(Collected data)
:::::
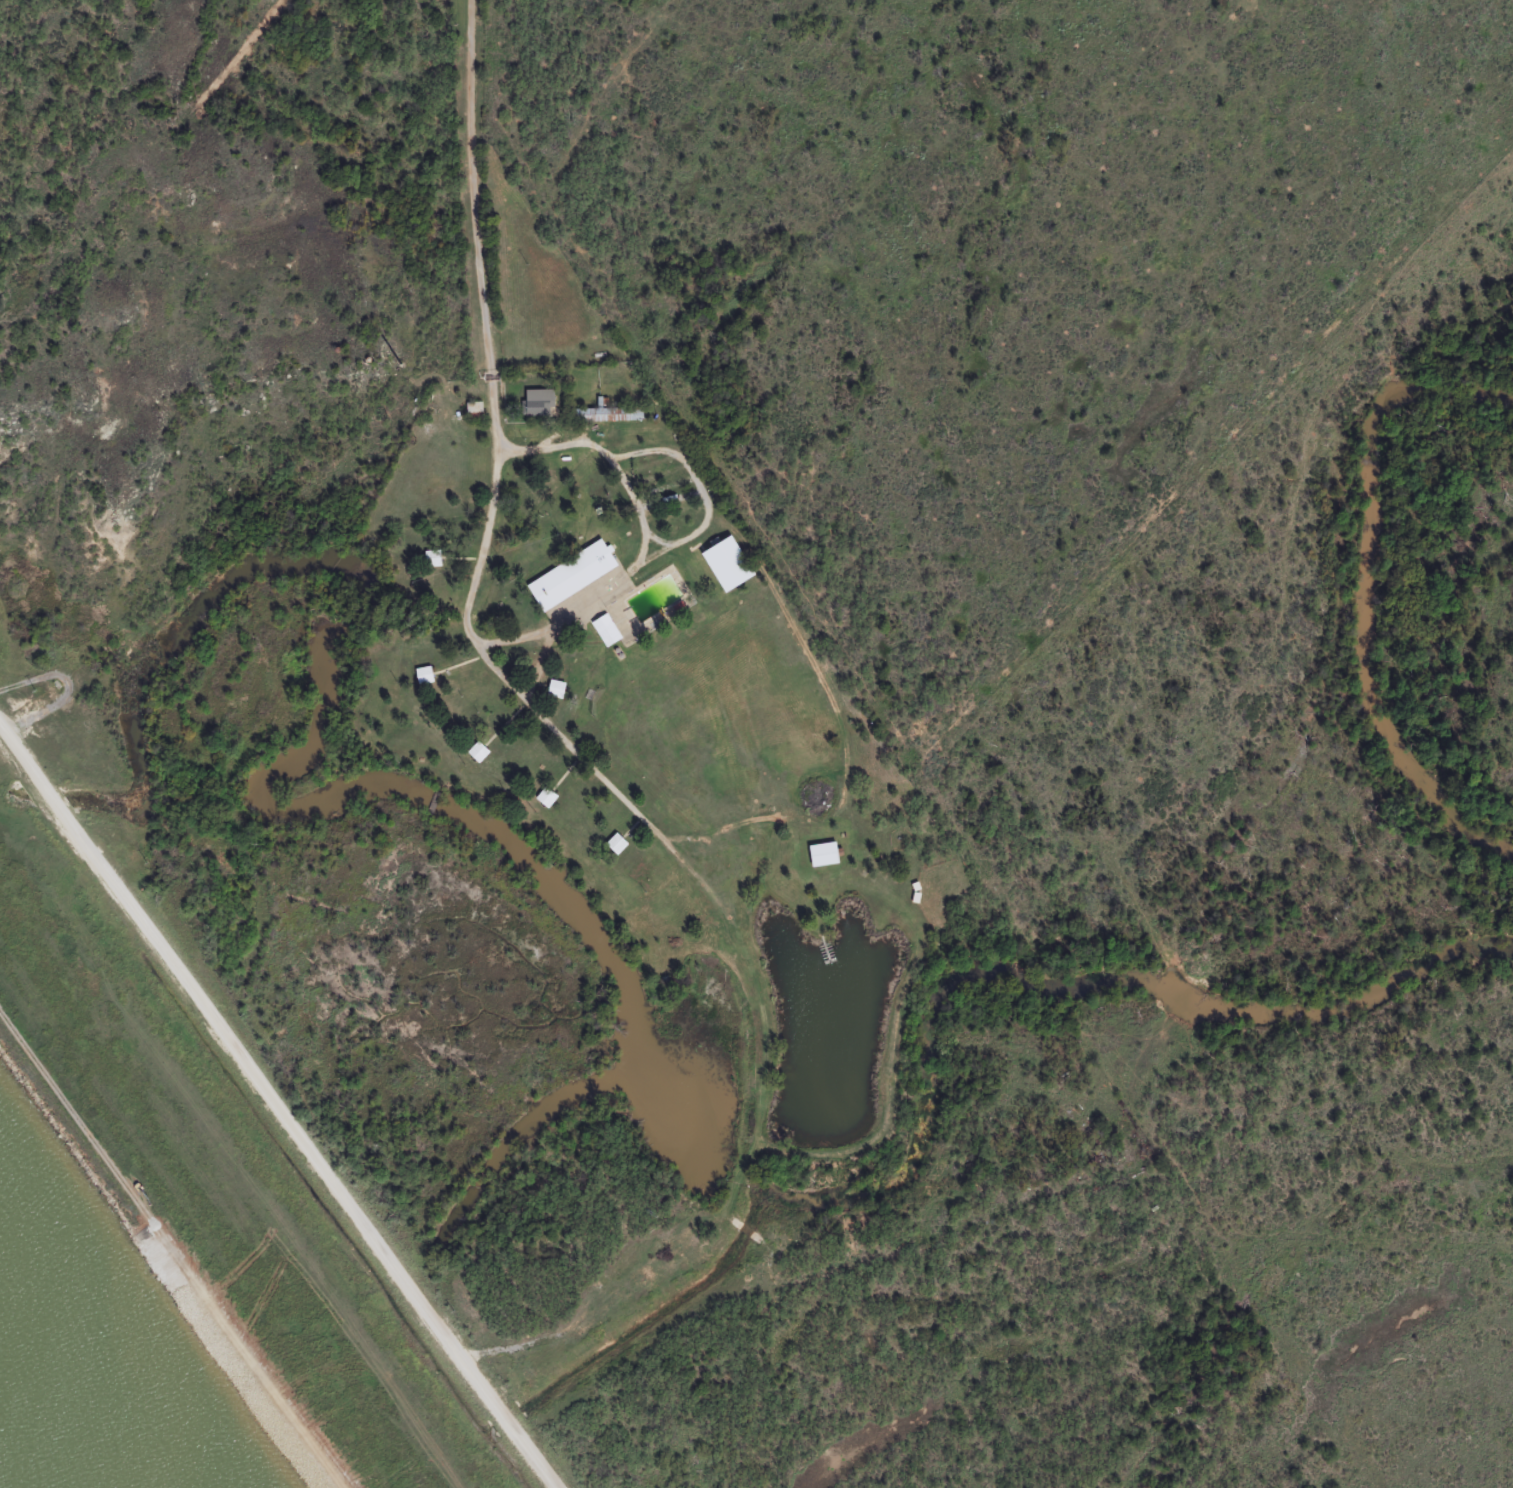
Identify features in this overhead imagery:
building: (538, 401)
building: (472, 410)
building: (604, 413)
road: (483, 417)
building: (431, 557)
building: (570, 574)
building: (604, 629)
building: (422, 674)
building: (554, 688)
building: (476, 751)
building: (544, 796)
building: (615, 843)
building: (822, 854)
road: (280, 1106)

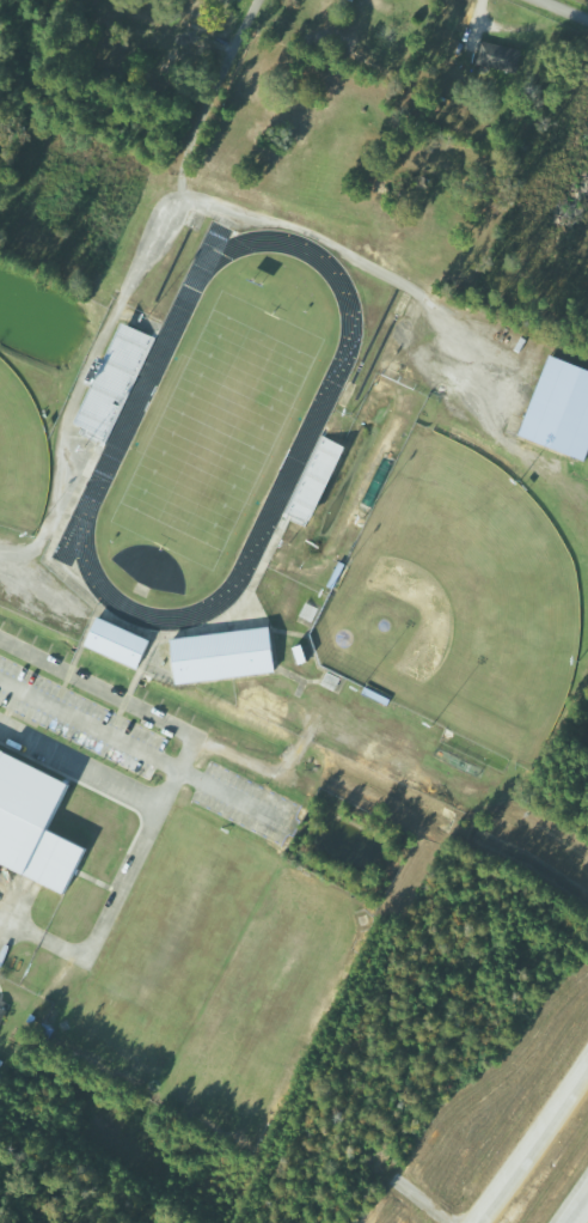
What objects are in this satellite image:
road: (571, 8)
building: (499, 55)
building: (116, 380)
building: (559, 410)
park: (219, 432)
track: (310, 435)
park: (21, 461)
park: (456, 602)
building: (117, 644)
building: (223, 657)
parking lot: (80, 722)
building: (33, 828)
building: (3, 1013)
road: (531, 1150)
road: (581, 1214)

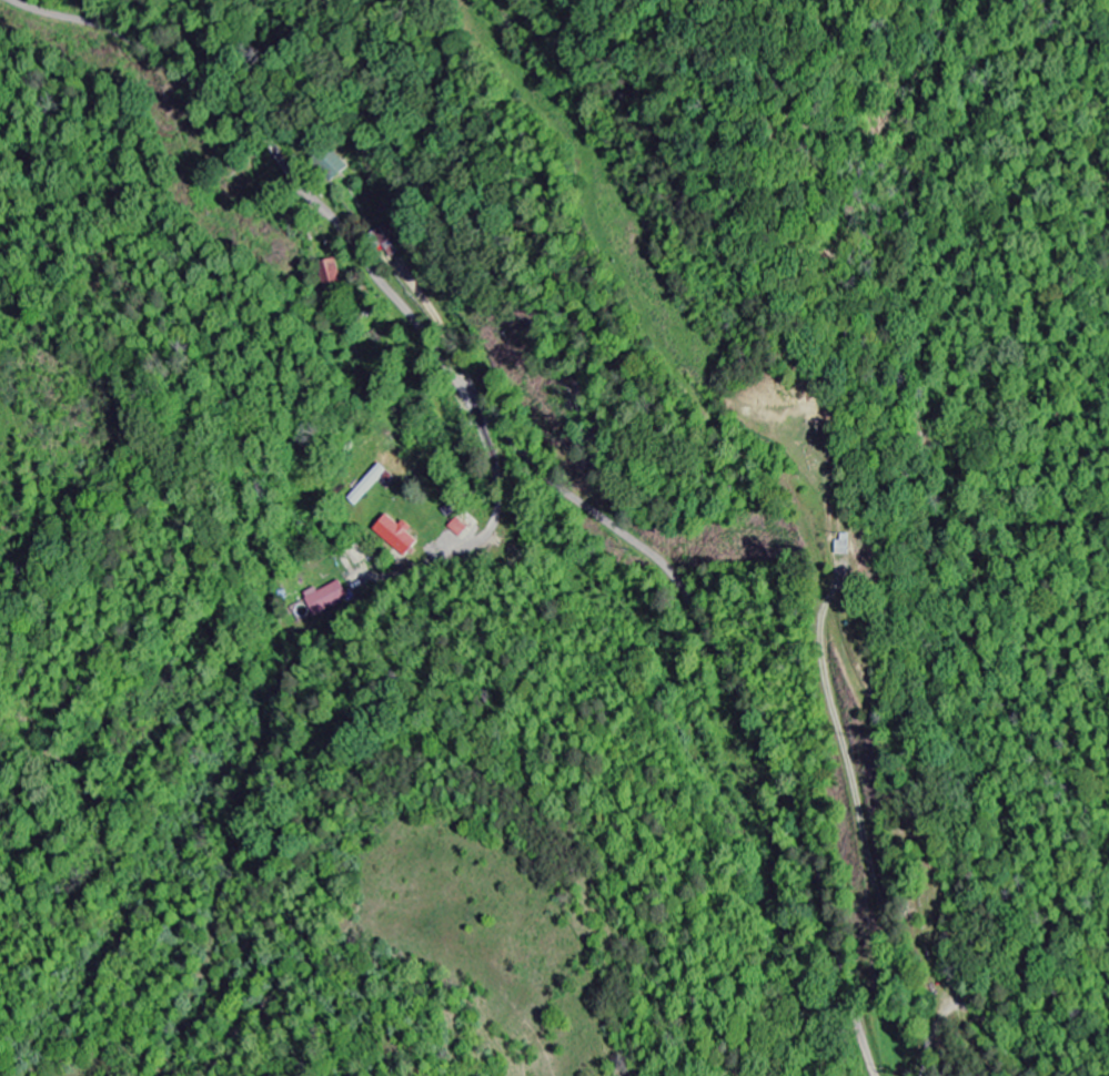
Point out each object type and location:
:::::
**Work to be completed**:
From the line containing "What objects are" through the end of the entries, quote each line exactly and nothing else, excluding all pictures.

**Written response**:
What objects are in this satellite image:
road: (571, 8)
building: (499, 55)
building: (116, 380)
building: (559, 410)
park: (219, 432)
track: (310, 435)
park: (21, 461)
park: (456, 602)
building: (117, 644)
building: (223, 657)
parking lot: (80, 722)
building: (33, 828)
building: (3, 1013)
road: (531, 1150)
road: (581, 1214)

Point out each object type and location:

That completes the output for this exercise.